Restate the records that follow word for word; no pictures should appear.

►

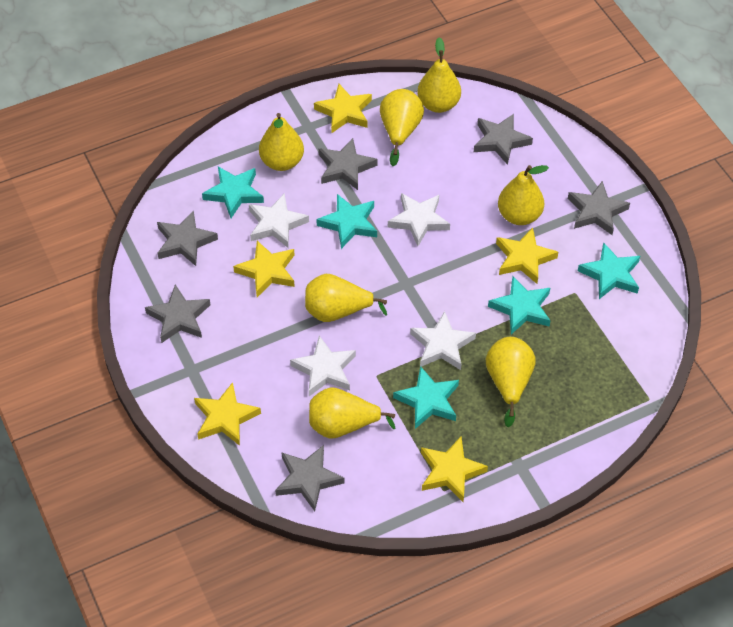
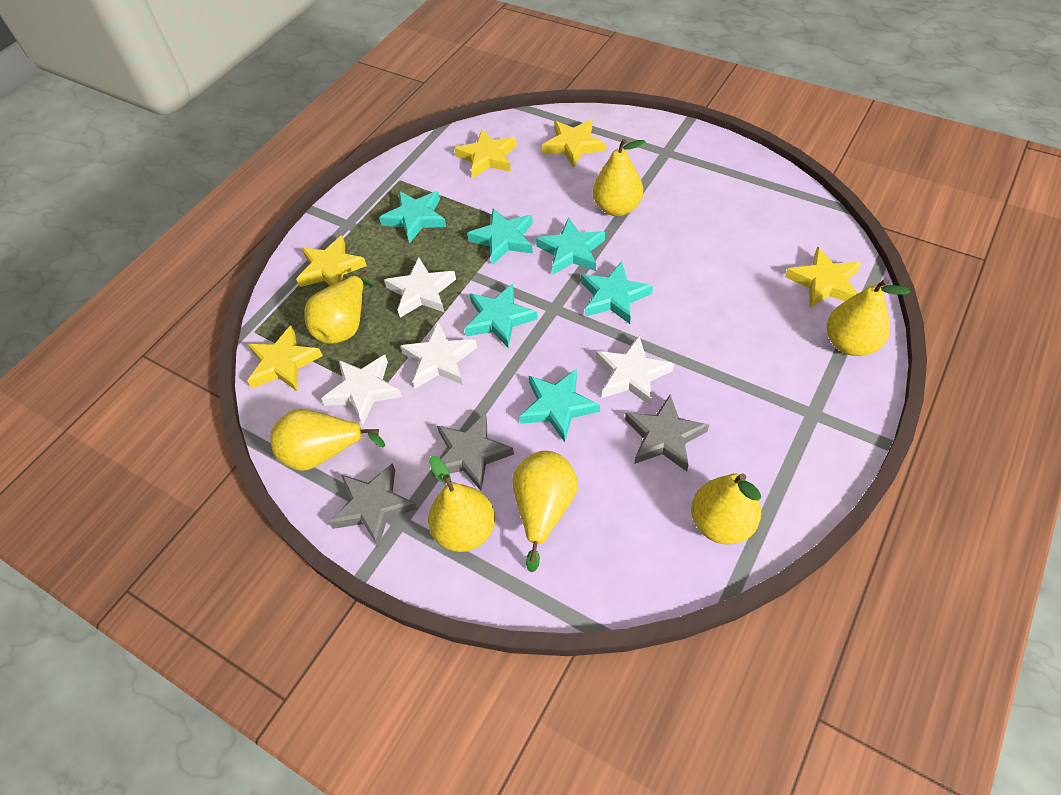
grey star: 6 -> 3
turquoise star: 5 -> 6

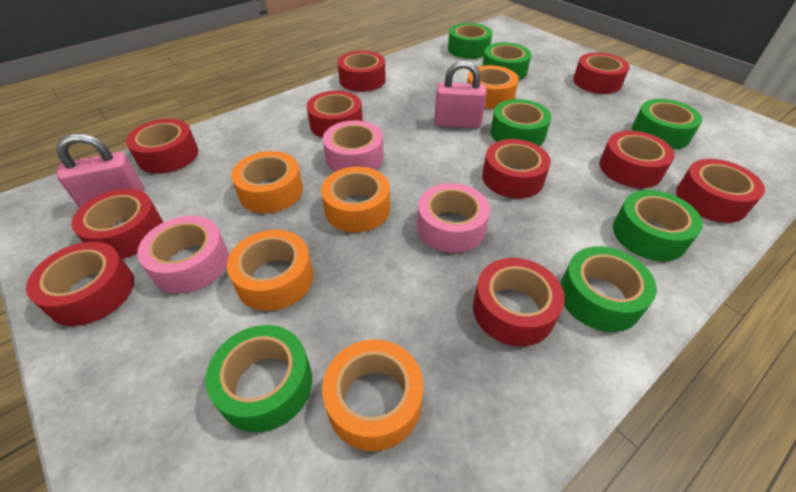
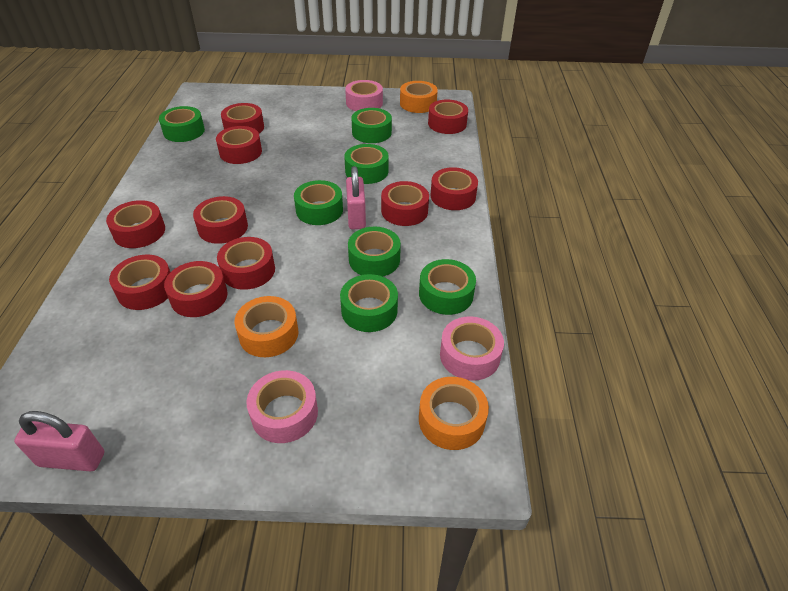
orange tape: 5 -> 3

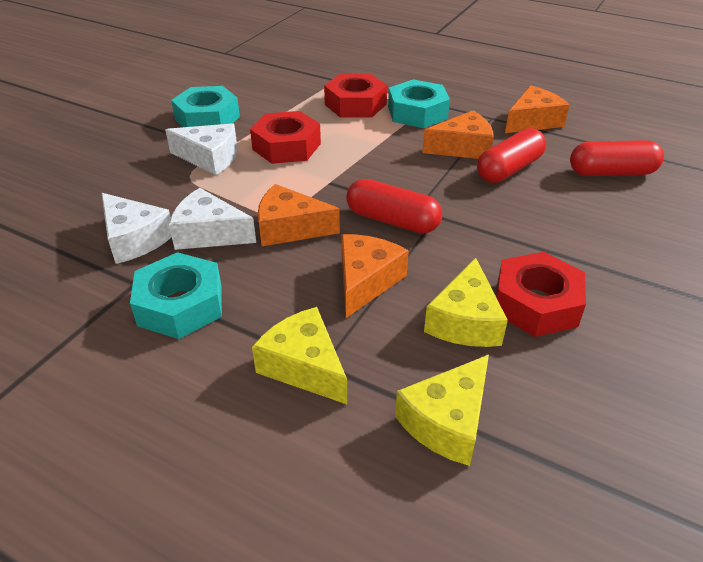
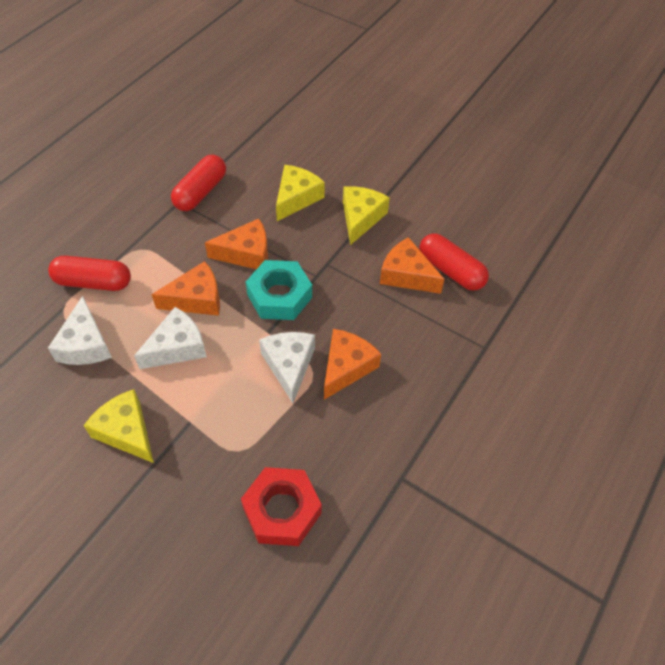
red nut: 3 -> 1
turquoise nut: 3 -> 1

◄

*Written answer*.
grey star: 6 -> 3
turquoise star: 5 -> 6

orange tape: 5 -> 3

red nut: 3 -> 1
turquoise nut: 3 -> 1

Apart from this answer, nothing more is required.